*** AVAILABLE RECORDS ***
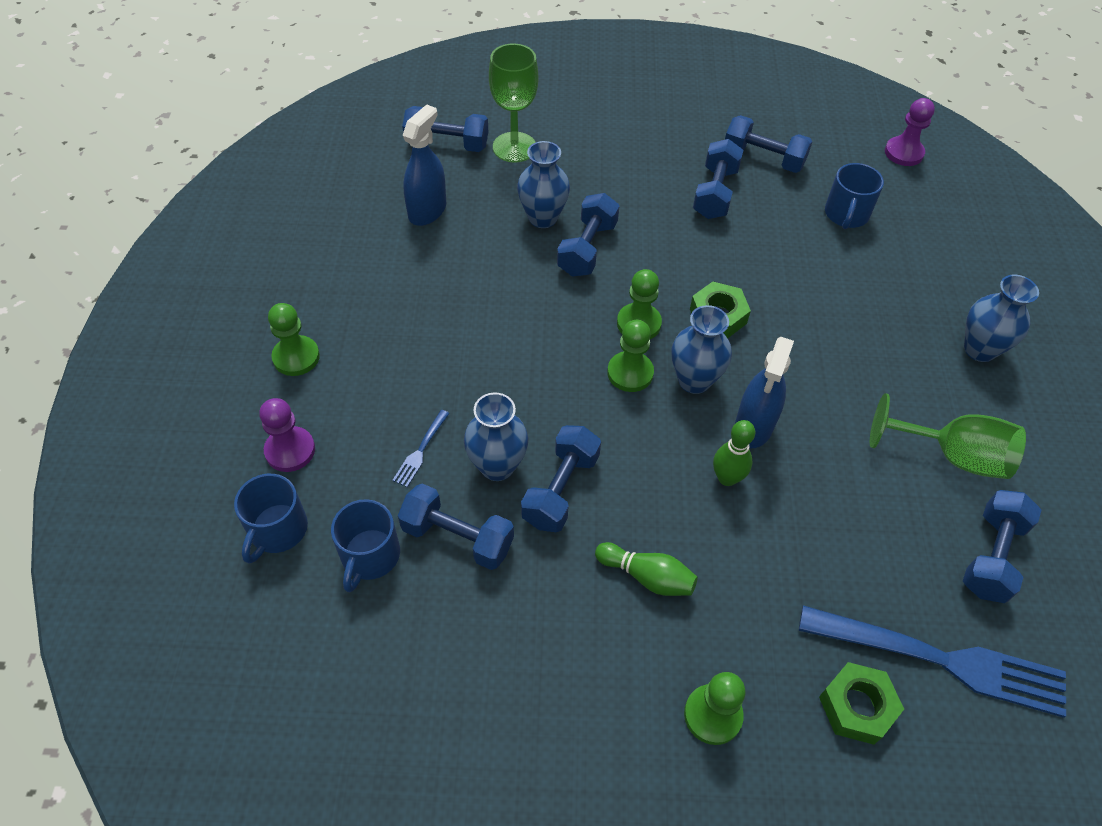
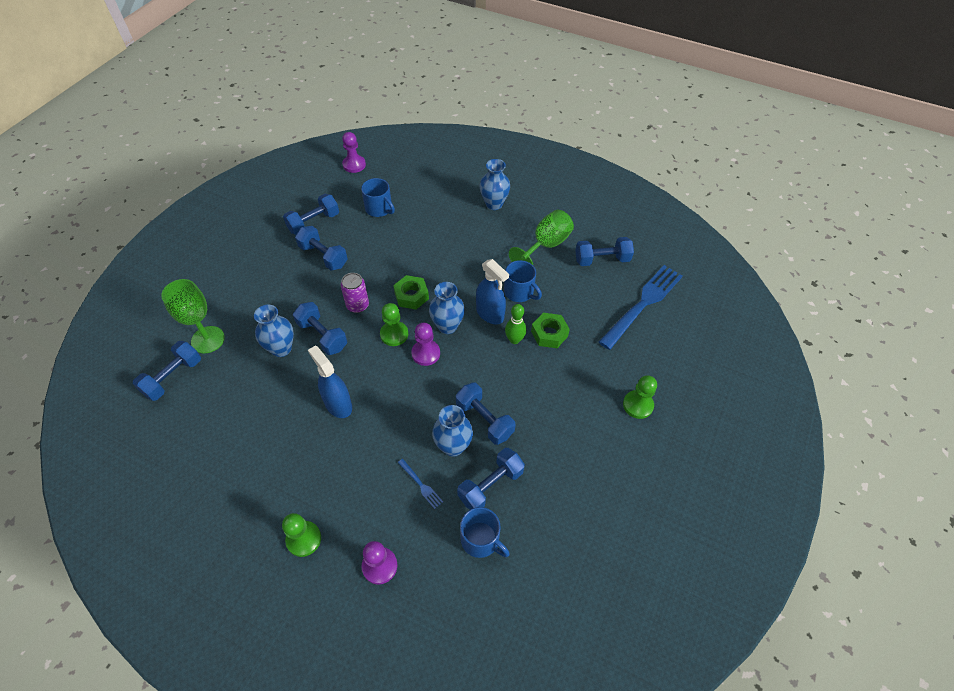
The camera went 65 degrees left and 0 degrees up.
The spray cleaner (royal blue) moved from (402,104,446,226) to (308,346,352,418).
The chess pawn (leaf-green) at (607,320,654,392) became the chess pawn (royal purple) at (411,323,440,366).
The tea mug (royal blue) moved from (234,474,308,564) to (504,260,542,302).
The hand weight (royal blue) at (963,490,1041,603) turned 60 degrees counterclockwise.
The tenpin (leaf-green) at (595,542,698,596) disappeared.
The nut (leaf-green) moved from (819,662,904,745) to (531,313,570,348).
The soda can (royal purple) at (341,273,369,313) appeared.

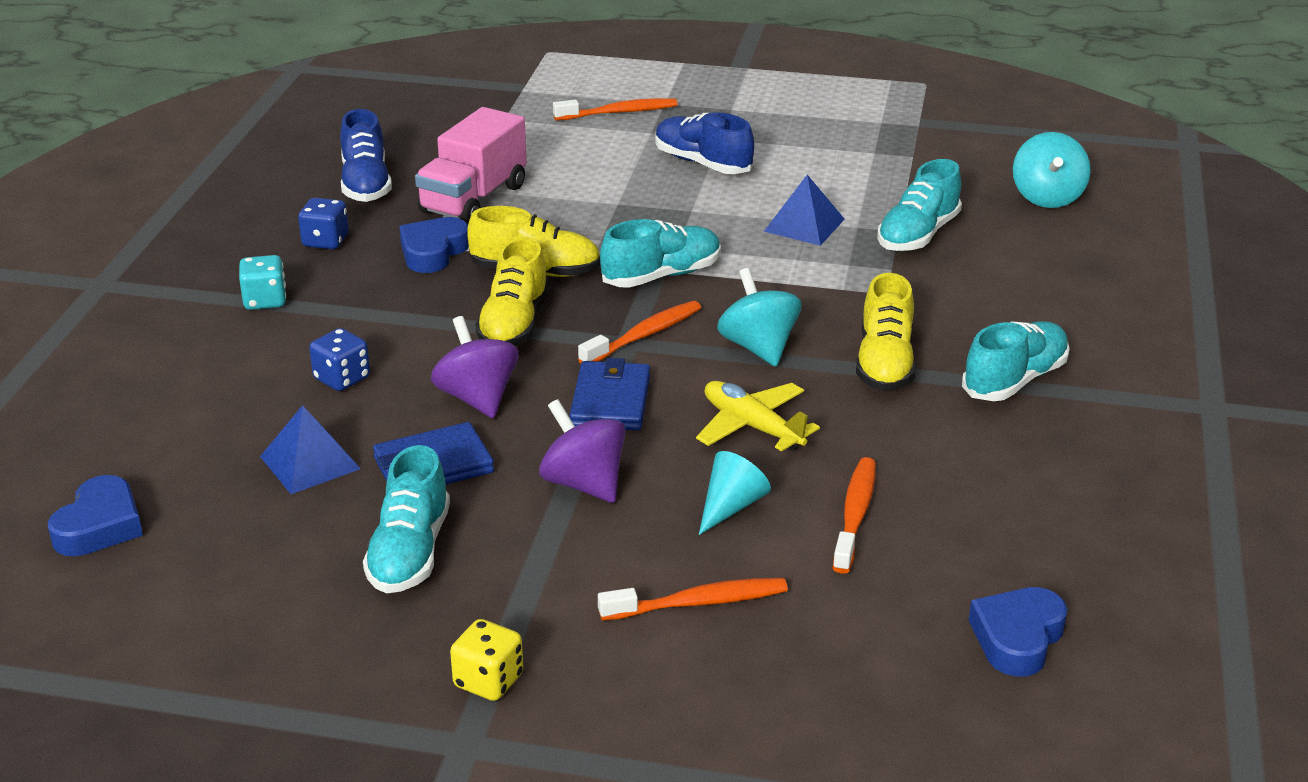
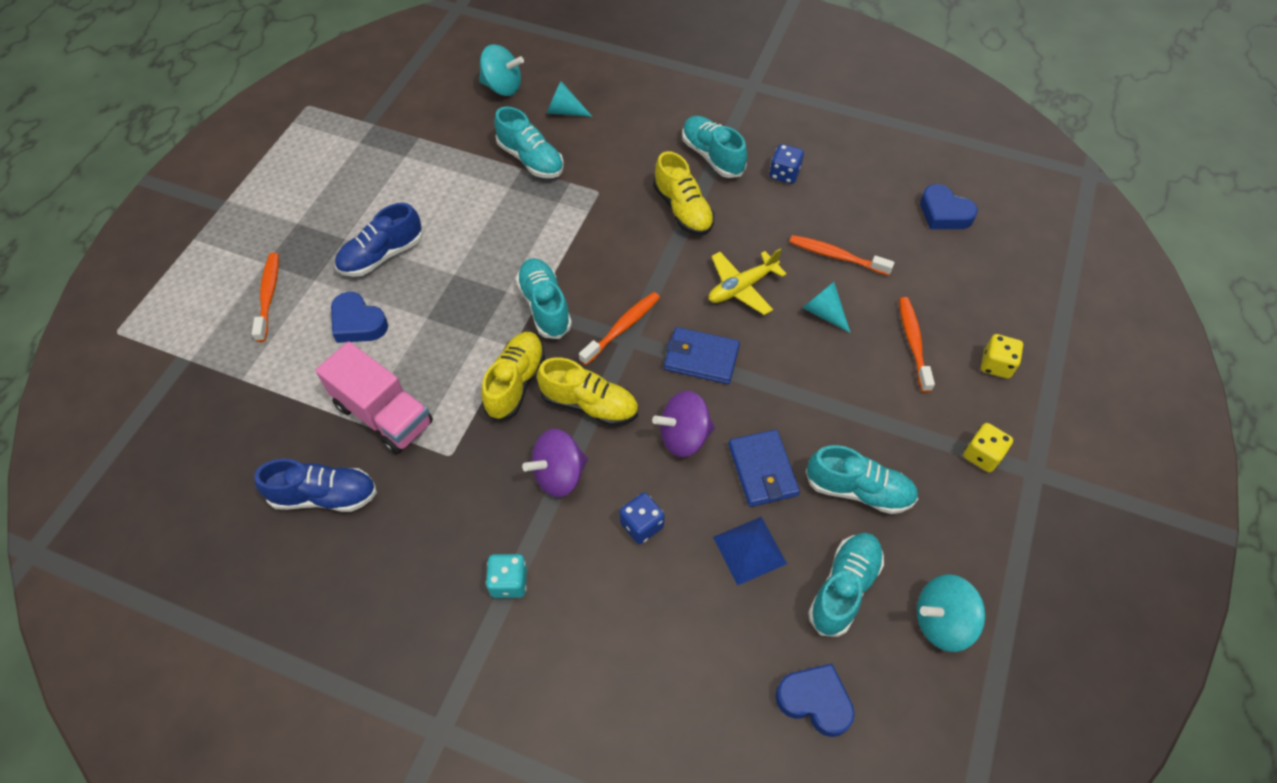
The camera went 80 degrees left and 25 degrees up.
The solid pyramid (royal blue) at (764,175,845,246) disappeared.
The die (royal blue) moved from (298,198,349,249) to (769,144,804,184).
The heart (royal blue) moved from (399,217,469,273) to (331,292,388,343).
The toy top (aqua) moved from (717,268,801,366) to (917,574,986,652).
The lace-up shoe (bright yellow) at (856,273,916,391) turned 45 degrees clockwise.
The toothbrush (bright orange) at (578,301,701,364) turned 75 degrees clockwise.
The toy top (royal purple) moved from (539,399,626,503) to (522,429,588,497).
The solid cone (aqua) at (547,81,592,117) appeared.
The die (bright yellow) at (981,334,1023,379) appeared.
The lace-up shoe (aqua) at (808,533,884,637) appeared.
*** End of AVAILABLE RECORDS ***
### WHAT IS BEING ASKED
The answer must be a single number: the count of lines above that contain the word "green".

### RESULT
3